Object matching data
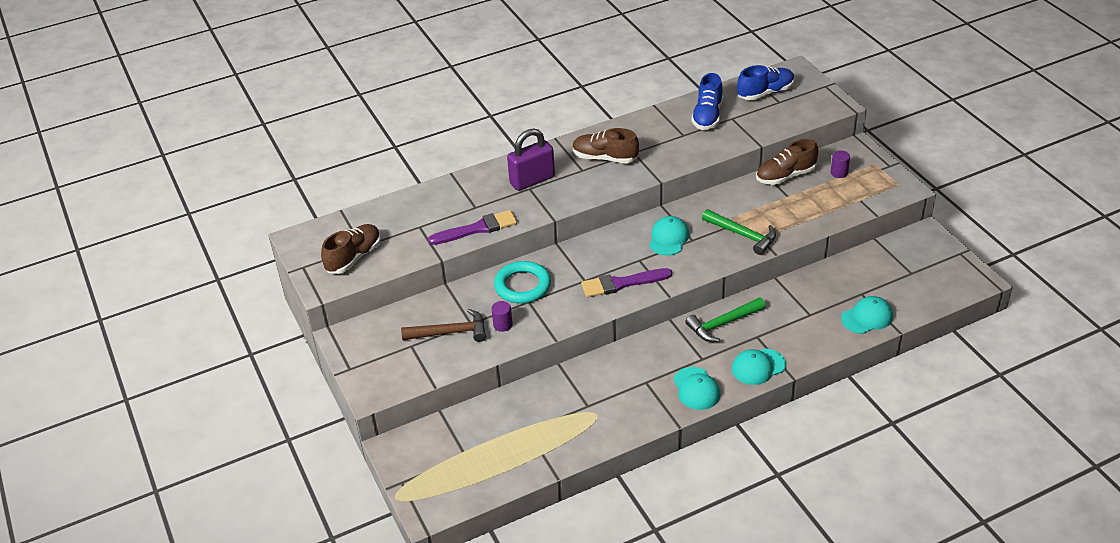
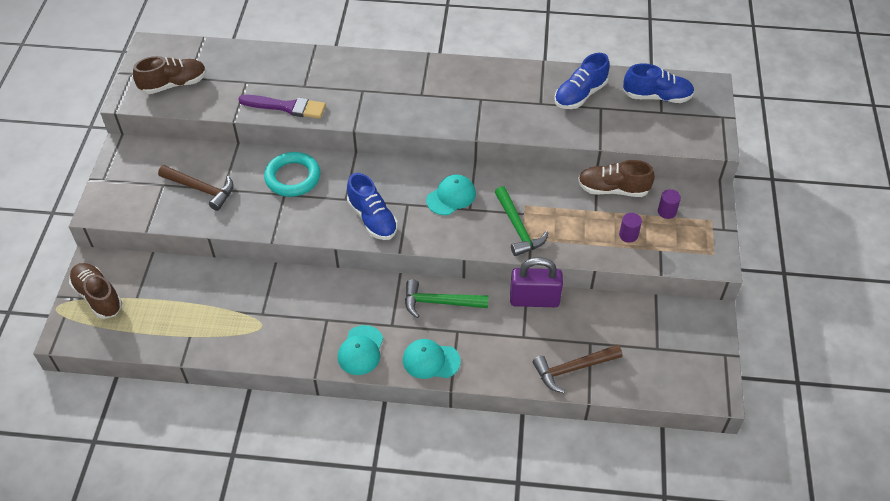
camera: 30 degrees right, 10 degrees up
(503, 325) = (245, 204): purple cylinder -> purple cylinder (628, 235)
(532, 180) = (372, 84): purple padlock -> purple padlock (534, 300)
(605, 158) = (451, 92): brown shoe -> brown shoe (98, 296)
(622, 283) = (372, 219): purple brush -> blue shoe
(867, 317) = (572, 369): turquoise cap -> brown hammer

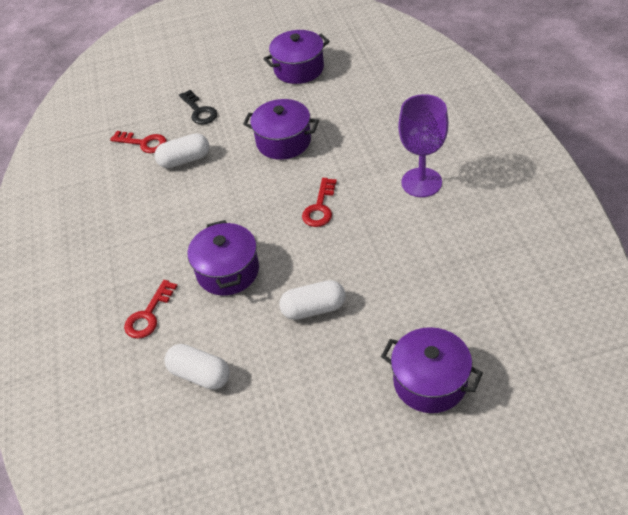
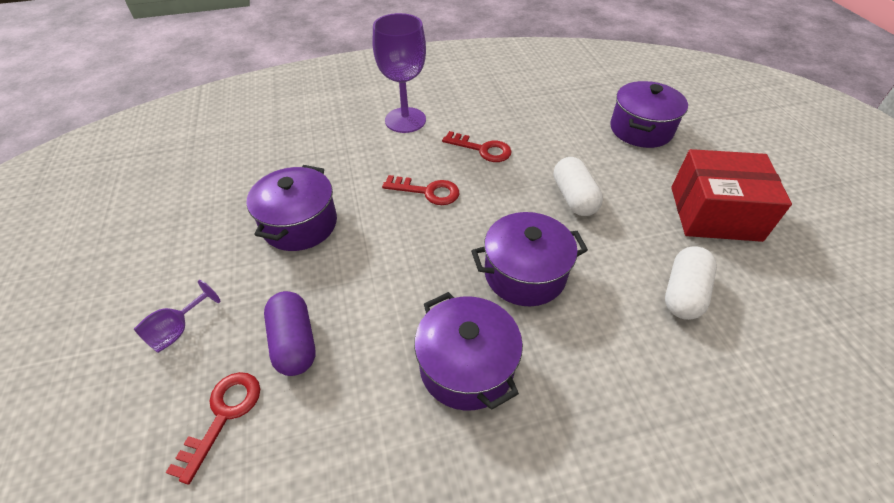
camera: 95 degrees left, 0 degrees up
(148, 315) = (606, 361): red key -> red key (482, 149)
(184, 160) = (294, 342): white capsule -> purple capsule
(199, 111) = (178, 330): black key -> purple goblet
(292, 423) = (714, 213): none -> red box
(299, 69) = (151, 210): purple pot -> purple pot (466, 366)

-- What to produce --
For each line above that contains the word "brown", make a copy.

-- Exercise output --
(605, 158) = (451, 92): brown shoe -> brown shoe (98, 296)
(867, 317) = (572, 369): turquoise cap -> brown hammer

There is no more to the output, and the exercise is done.